Required action >> Look below for the line containing "crimson_fish [403,267] →"; from there, print each line exactly up to and including the line containing "violet_award_cup [411,231] →", and stop.

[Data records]
○ ○ ○
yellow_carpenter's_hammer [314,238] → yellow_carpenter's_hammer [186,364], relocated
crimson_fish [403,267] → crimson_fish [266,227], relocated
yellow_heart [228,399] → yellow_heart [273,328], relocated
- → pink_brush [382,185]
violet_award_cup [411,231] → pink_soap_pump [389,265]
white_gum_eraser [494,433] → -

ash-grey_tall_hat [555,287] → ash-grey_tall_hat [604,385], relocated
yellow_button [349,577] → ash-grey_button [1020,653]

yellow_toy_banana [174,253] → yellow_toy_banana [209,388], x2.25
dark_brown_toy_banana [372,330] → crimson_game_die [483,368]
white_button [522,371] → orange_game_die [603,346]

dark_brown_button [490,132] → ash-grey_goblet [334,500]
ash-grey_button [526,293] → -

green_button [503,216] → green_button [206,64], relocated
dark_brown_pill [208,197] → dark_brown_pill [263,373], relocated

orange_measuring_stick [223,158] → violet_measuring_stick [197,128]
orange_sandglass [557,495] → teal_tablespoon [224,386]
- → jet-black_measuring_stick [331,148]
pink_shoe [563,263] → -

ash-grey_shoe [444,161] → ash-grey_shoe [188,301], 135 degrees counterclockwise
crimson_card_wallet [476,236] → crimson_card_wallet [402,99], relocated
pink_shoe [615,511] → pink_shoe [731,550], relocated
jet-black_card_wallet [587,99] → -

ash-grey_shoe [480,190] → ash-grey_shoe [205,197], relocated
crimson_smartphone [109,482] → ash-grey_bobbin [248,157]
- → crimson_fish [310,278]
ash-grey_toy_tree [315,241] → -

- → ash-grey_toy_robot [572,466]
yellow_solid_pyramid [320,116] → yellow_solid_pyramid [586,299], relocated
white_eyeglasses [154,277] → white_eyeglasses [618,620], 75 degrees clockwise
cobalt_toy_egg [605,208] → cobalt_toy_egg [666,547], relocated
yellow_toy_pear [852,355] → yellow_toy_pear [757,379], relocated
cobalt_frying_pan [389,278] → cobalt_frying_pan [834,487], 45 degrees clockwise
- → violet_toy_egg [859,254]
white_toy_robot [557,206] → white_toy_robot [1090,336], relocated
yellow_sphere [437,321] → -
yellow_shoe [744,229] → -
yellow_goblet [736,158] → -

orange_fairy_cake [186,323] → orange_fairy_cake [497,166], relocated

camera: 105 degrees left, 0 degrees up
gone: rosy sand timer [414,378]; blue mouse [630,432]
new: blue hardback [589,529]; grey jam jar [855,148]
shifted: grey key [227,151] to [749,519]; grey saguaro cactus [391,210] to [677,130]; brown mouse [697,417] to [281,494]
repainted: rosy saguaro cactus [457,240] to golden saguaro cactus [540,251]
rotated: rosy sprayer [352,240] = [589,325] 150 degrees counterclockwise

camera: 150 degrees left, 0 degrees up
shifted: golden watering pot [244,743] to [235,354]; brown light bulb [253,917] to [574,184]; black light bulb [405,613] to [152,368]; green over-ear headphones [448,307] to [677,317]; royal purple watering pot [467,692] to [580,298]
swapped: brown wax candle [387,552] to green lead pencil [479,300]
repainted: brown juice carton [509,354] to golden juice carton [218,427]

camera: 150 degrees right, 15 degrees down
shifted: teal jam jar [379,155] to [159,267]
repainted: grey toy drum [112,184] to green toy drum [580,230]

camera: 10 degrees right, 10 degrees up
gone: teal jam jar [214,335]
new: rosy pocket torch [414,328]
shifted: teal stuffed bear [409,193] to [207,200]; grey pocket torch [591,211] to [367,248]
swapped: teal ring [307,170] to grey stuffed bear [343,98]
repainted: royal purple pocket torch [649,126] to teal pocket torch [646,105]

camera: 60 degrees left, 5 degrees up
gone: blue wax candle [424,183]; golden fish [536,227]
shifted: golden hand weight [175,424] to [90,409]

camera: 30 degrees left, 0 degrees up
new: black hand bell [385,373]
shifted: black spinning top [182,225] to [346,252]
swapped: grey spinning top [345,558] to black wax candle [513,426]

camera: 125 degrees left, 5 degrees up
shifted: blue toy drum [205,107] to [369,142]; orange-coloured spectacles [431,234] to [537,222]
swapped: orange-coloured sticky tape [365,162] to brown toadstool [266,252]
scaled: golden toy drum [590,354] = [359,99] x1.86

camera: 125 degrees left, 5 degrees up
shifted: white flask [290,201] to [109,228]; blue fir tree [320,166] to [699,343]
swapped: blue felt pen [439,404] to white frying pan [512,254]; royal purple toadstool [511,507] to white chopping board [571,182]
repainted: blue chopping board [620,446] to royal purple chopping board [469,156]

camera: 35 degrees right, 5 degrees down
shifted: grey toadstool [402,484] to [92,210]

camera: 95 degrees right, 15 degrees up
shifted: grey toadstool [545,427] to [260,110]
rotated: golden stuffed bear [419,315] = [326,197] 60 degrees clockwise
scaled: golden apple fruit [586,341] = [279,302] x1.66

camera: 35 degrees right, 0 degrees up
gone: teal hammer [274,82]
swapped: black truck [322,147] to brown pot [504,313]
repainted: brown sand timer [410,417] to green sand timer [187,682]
○ ○ ○
Answer to the exercise >>
crimson_fish [403,267] → crimson_fish [266,227], relocated
yellow_heart [228,399] → yellow_heart [273,328], relocated
- → pink_brush [382,185]
violet_award_cup [411,231] → pink_soap_pump [389,265]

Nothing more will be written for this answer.